## Given task
Copy out every line of the records below without any change, leaving out the pictures.

## Provided information
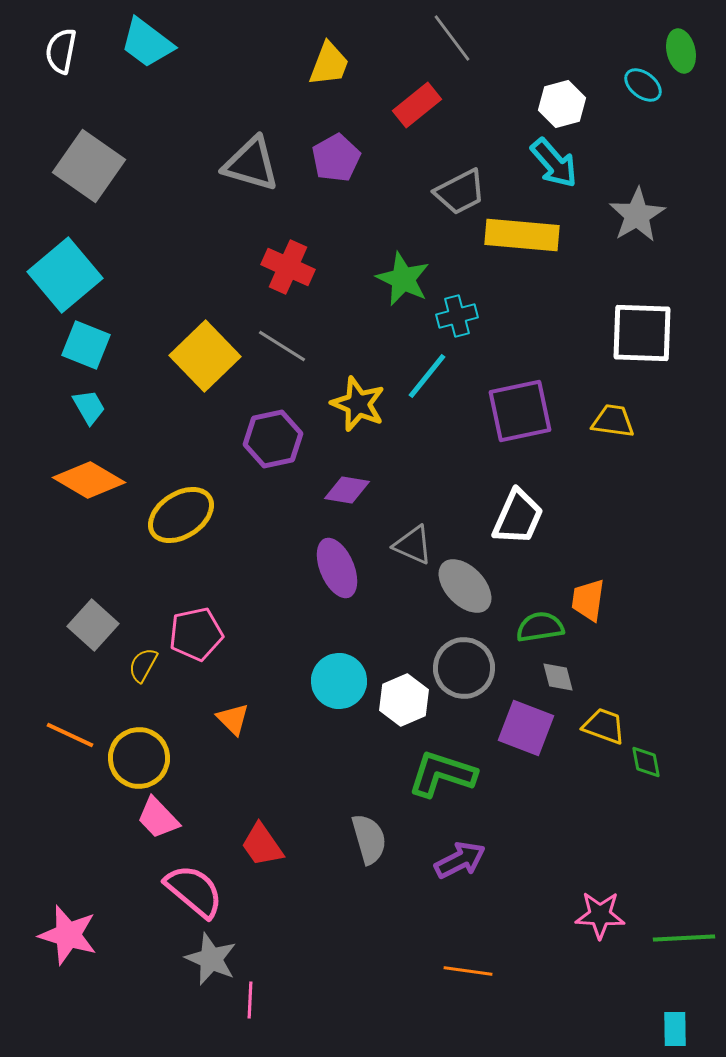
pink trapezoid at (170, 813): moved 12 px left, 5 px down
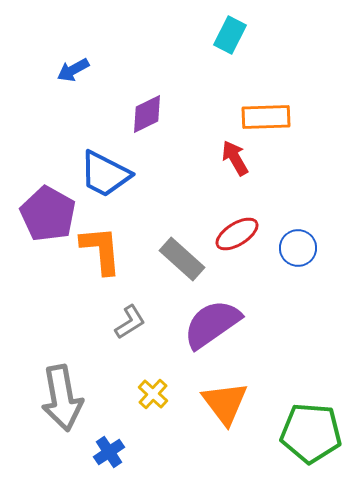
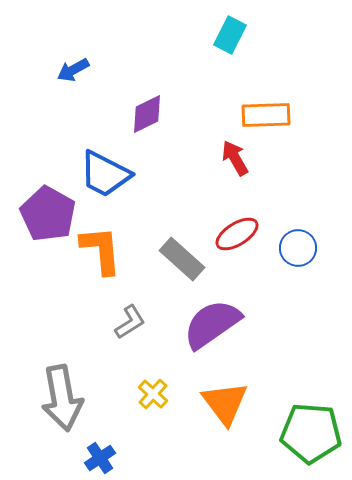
orange rectangle: moved 2 px up
blue cross: moved 9 px left, 6 px down
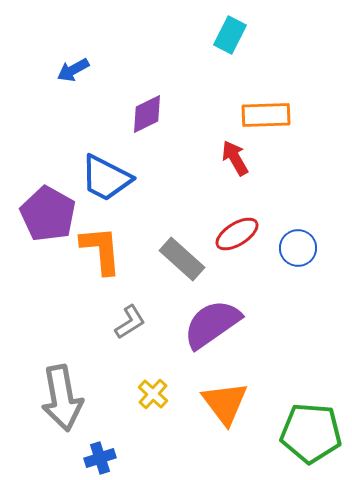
blue trapezoid: moved 1 px right, 4 px down
blue cross: rotated 16 degrees clockwise
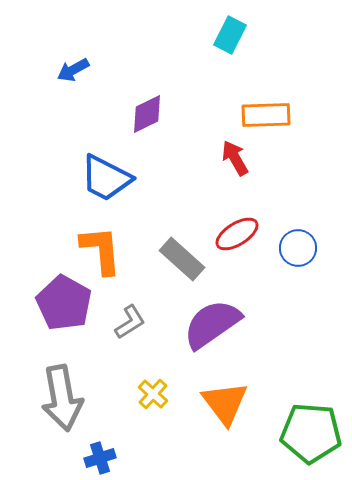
purple pentagon: moved 16 px right, 89 px down
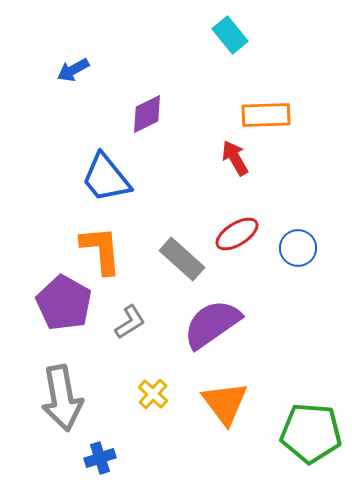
cyan rectangle: rotated 66 degrees counterclockwise
blue trapezoid: rotated 24 degrees clockwise
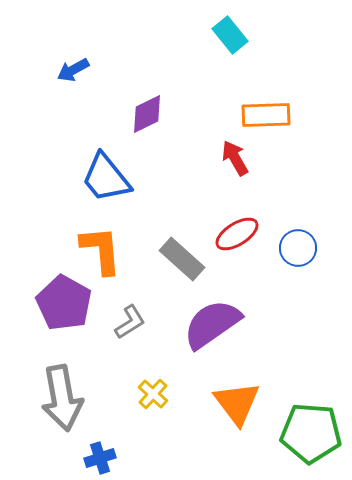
orange triangle: moved 12 px right
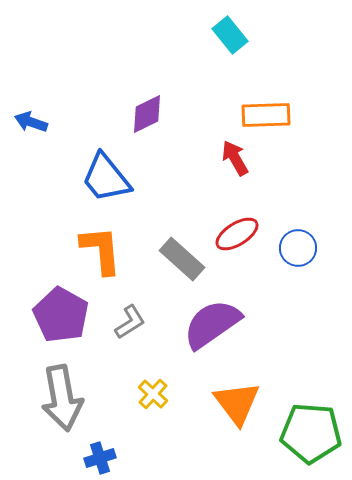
blue arrow: moved 42 px left, 52 px down; rotated 48 degrees clockwise
purple pentagon: moved 3 px left, 12 px down
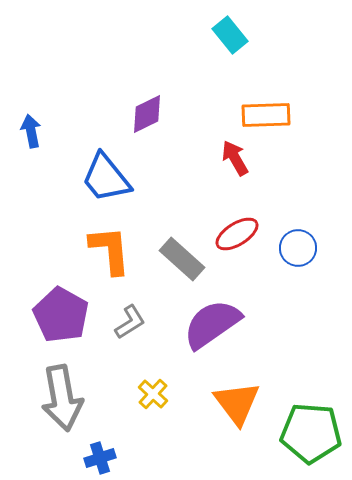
blue arrow: moved 9 px down; rotated 60 degrees clockwise
orange L-shape: moved 9 px right
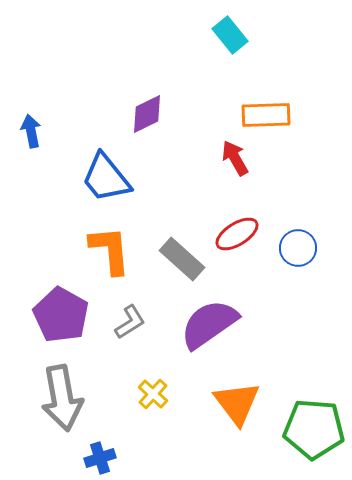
purple semicircle: moved 3 px left
green pentagon: moved 3 px right, 4 px up
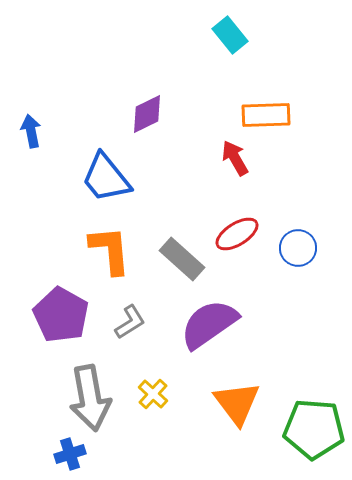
gray arrow: moved 28 px right
blue cross: moved 30 px left, 4 px up
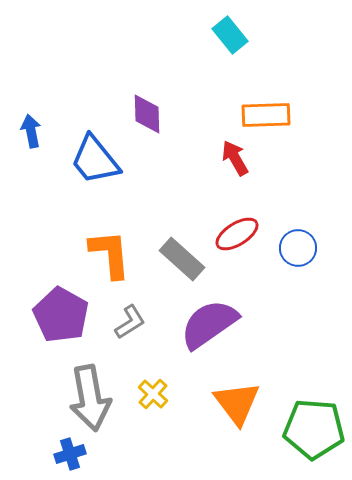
purple diamond: rotated 66 degrees counterclockwise
blue trapezoid: moved 11 px left, 18 px up
orange L-shape: moved 4 px down
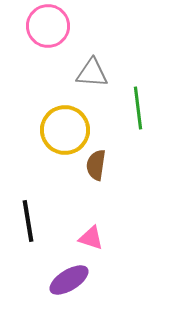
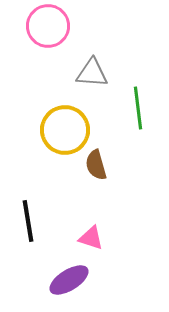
brown semicircle: rotated 24 degrees counterclockwise
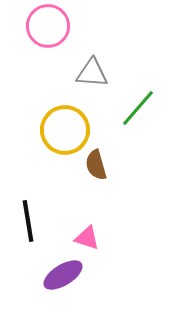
green line: rotated 48 degrees clockwise
pink triangle: moved 4 px left
purple ellipse: moved 6 px left, 5 px up
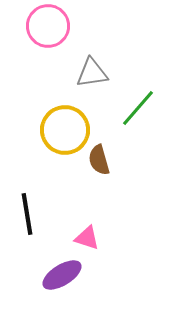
gray triangle: rotated 12 degrees counterclockwise
brown semicircle: moved 3 px right, 5 px up
black line: moved 1 px left, 7 px up
purple ellipse: moved 1 px left
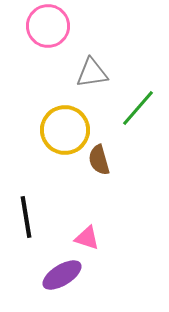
black line: moved 1 px left, 3 px down
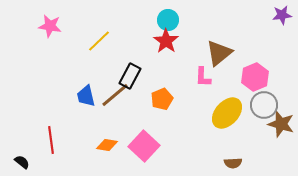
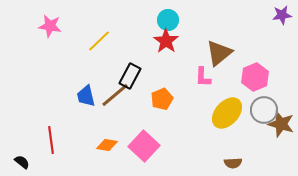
gray circle: moved 5 px down
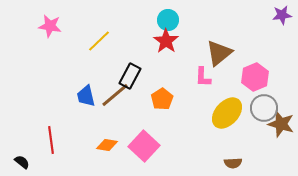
orange pentagon: rotated 10 degrees counterclockwise
gray circle: moved 2 px up
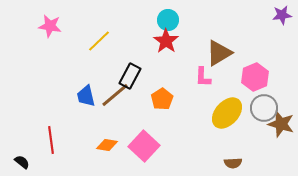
brown triangle: rotated 8 degrees clockwise
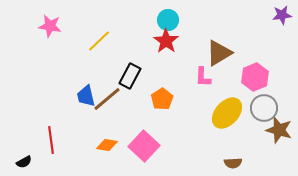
brown line: moved 8 px left, 4 px down
brown star: moved 2 px left, 6 px down
black semicircle: moved 2 px right; rotated 112 degrees clockwise
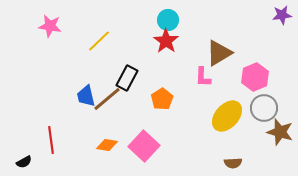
black rectangle: moved 3 px left, 2 px down
yellow ellipse: moved 3 px down
brown star: moved 1 px right, 2 px down
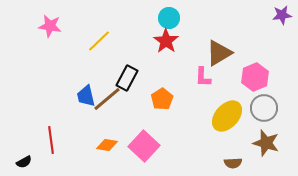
cyan circle: moved 1 px right, 2 px up
brown star: moved 14 px left, 11 px down
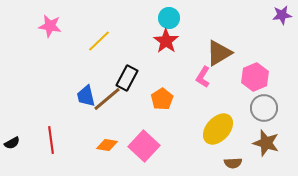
pink L-shape: rotated 30 degrees clockwise
yellow ellipse: moved 9 px left, 13 px down
black semicircle: moved 12 px left, 19 px up
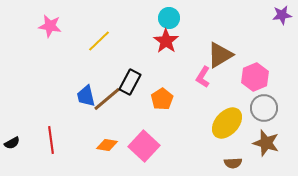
brown triangle: moved 1 px right, 2 px down
black rectangle: moved 3 px right, 4 px down
yellow ellipse: moved 9 px right, 6 px up
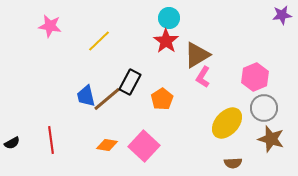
brown triangle: moved 23 px left
brown star: moved 5 px right, 4 px up
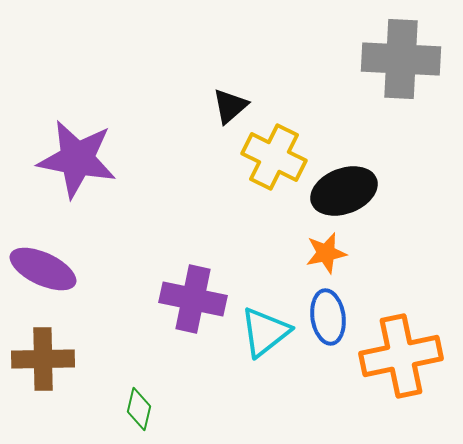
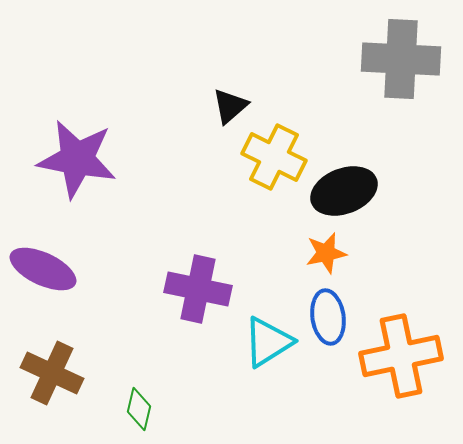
purple cross: moved 5 px right, 10 px up
cyan triangle: moved 3 px right, 10 px down; rotated 6 degrees clockwise
brown cross: moved 9 px right, 14 px down; rotated 26 degrees clockwise
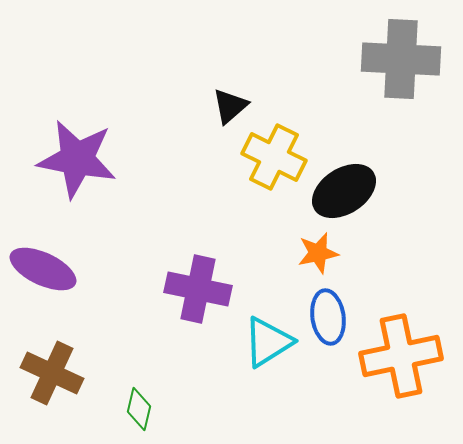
black ellipse: rotated 12 degrees counterclockwise
orange star: moved 8 px left
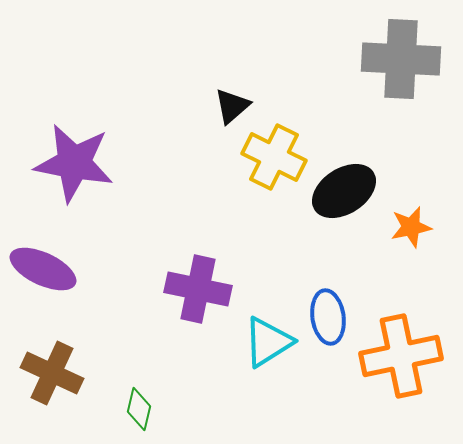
black triangle: moved 2 px right
purple star: moved 3 px left, 4 px down
orange star: moved 93 px right, 26 px up
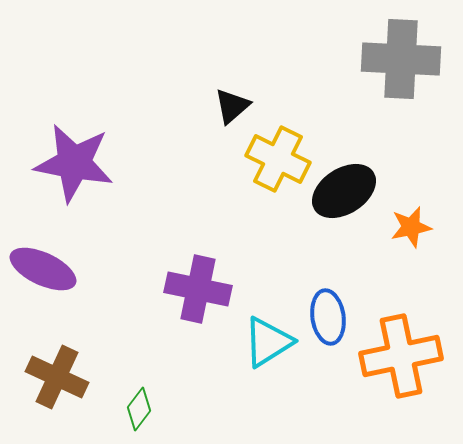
yellow cross: moved 4 px right, 2 px down
brown cross: moved 5 px right, 4 px down
green diamond: rotated 24 degrees clockwise
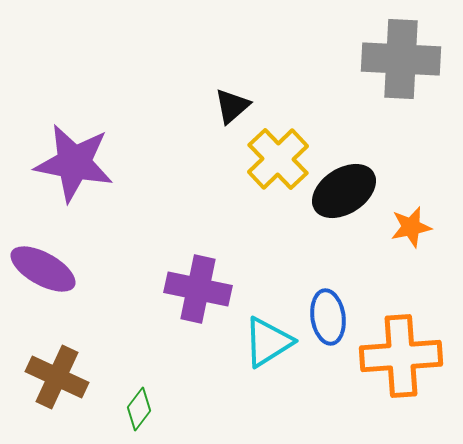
yellow cross: rotated 20 degrees clockwise
purple ellipse: rotated 4 degrees clockwise
orange cross: rotated 8 degrees clockwise
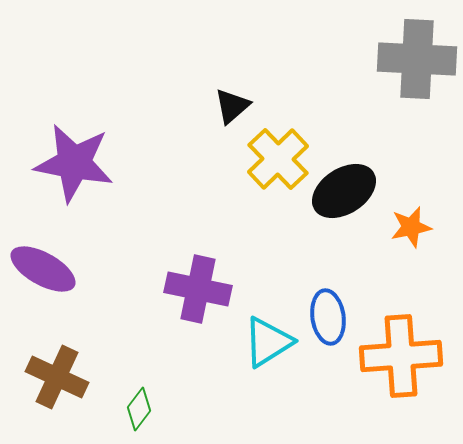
gray cross: moved 16 px right
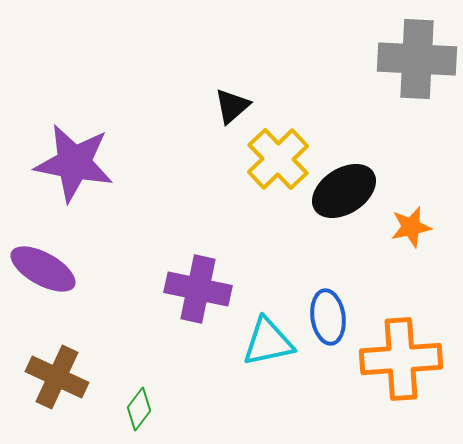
cyan triangle: rotated 20 degrees clockwise
orange cross: moved 3 px down
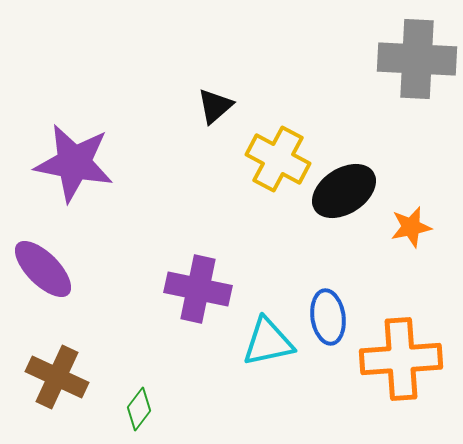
black triangle: moved 17 px left
yellow cross: rotated 18 degrees counterclockwise
purple ellipse: rotated 16 degrees clockwise
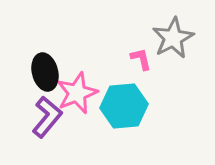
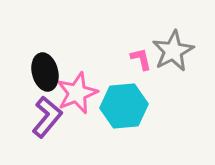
gray star: moved 13 px down
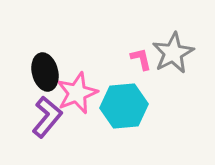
gray star: moved 2 px down
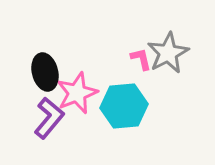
gray star: moved 5 px left
purple L-shape: moved 2 px right, 1 px down
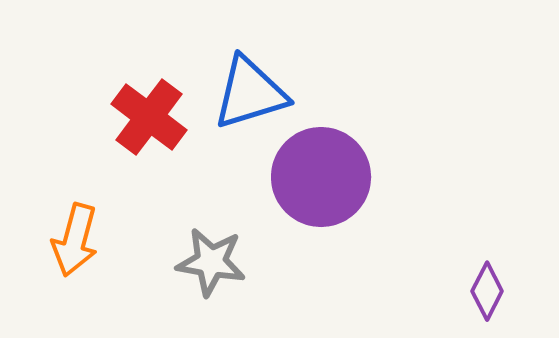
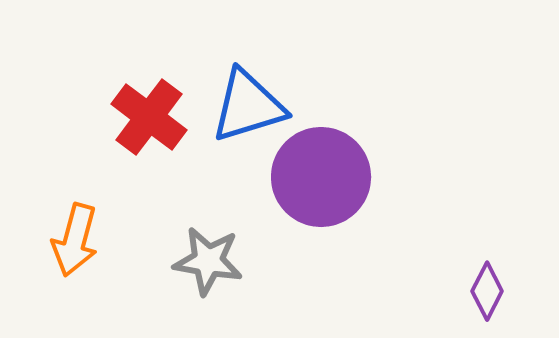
blue triangle: moved 2 px left, 13 px down
gray star: moved 3 px left, 1 px up
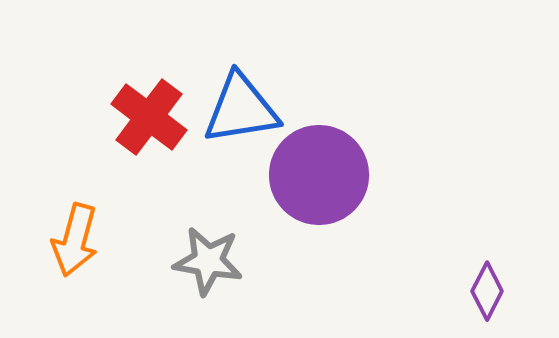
blue triangle: moved 7 px left, 3 px down; rotated 8 degrees clockwise
purple circle: moved 2 px left, 2 px up
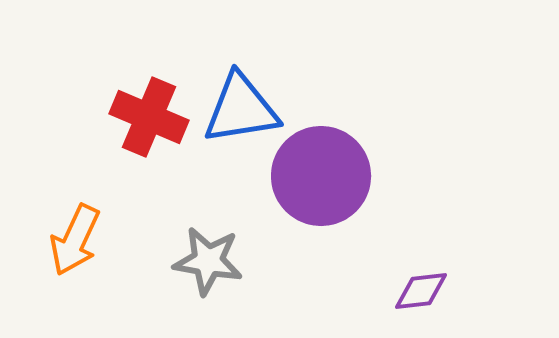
red cross: rotated 14 degrees counterclockwise
purple circle: moved 2 px right, 1 px down
orange arrow: rotated 10 degrees clockwise
purple diamond: moved 66 px left; rotated 56 degrees clockwise
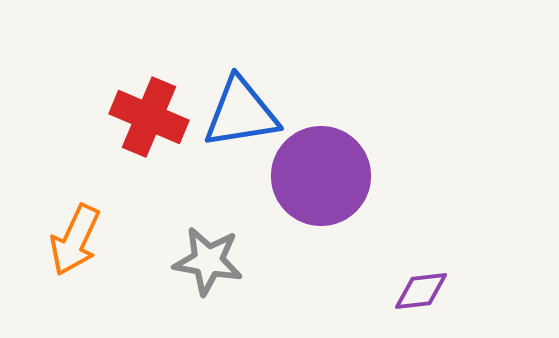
blue triangle: moved 4 px down
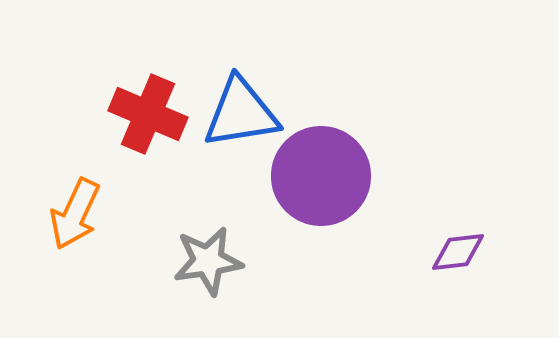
red cross: moved 1 px left, 3 px up
orange arrow: moved 26 px up
gray star: rotated 18 degrees counterclockwise
purple diamond: moved 37 px right, 39 px up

## Written reply
pink trapezoid at (170, 813): moved 12 px left, 5 px down
orange rectangle: moved 2 px up
blue cross: moved 9 px left, 6 px down
blue trapezoid: moved 1 px right, 4 px down
blue cross: rotated 16 degrees clockwise
purple pentagon: moved 16 px right, 89 px down
cyan rectangle: rotated 66 degrees counterclockwise
blue trapezoid: rotated 24 degrees clockwise
orange triangle: moved 12 px right
blue arrow: moved 42 px left, 52 px down; rotated 48 degrees clockwise
purple pentagon: moved 3 px left, 12 px down
blue arrow: moved 9 px down; rotated 60 degrees clockwise
orange L-shape: moved 9 px right
purple semicircle: moved 3 px left
green pentagon: moved 3 px right, 4 px up
gray arrow: moved 28 px right
blue cross: moved 30 px left, 4 px up
purple diamond: rotated 66 degrees counterclockwise
blue trapezoid: moved 11 px left, 18 px up
orange L-shape: moved 4 px down
brown semicircle: rotated 24 degrees counterclockwise
green line: rotated 48 degrees clockwise
pink triangle: moved 4 px left
purple ellipse: moved 6 px left, 5 px up
gray triangle: rotated 12 degrees counterclockwise
brown semicircle: moved 3 px right, 5 px up
black line: moved 1 px left, 7 px up
purple ellipse: moved 1 px left
black line: moved 1 px left, 3 px down
gray circle: moved 5 px down
orange pentagon: rotated 10 degrees counterclockwise
gray circle: moved 2 px up
brown triangle: rotated 8 degrees clockwise
brown line: moved 8 px left, 4 px down
brown star: moved 2 px left, 6 px down
black semicircle: moved 2 px right; rotated 112 degrees clockwise
black rectangle: moved 3 px left, 2 px down
yellow ellipse: moved 3 px down
brown star: moved 1 px right, 2 px down
cyan circle: moved 1 px right, 2 px up
brown star: moved 14 px left, 11 px down
pink L-shape: rotated 30 degrees clockwise
yellow ellipse: moved 9 px left, 13 px down
black semicircle: moved 12 px left, 19 px up
brown triangle: moved 1 px right, 2 px down
black rectangle: moved 3 px right, 4 px down
yellow ellipse: moved 9 px right, 6 px up
brown triangle: moved 23 px left
brown star: moved 5 px right, 4 px up
purple cross: moved 5 px right, 10 px up
cyan triangle: moved 3 px right, 10 px down; rotated 6 degrees clockwise
brown cross: moved 9 px right, 14 px down; rotated 26 degrees clockwise
black ellipse: rotated 12 degrees counterclockwise
orange star: moved 8 px left
black triangle: moved 2 px right
purple star: moved 3 px left, 4 px down
orange star: moved 93 px right, 26 px up
yellow cross: moved 4 px right, 2 px down
brown cross: moved 5 px right, 4 px down
green diamond: rotated 24 degrees clockwise
yellow cross: rotated 20 degrees clockwise
purple ellipse: rotated 4 degrees clockwise
orange cross: rotated 8 degrees clockwise
gray cross: moved 16 px right
cyan triangle: rotated 20 degrees clockwise
orange cross: moved 3 px down
black triangle: moved 17 px left
yellow cross: rotated 18 degrees counterclockwise
purple ellipse: rotated 16 degrees clockwise
gray star: moved 13 px down
gray star: moved 2 px down
gray star: moved 5 px left
purple L-shape: moved 2 px right, 1 px down
blue triangle: moved 2 px left, 13 px down
gray star: moved 3 px left, 1 px up
blue triangle: moved 7 px left, 3 px down; rotated 8 degrees clockwise
purple circle: moved 2 px left, 2 px up
red cross: rotated 14 degrees counterclockwise
purple circle: moved 2 px right, 1 px down
orange arrow: rotated 10 degrees clockwise
purple diamond: moved 66 px left; rotated 56 degrees clockwise
blue triangle: moved 4 px down
red cross: moved 1 px left, 3 px up
orange arrow: moved 26 px up
gray star: rotated 18 degrees counterclockwise
purple diamond: moved 37 px right, 39 px up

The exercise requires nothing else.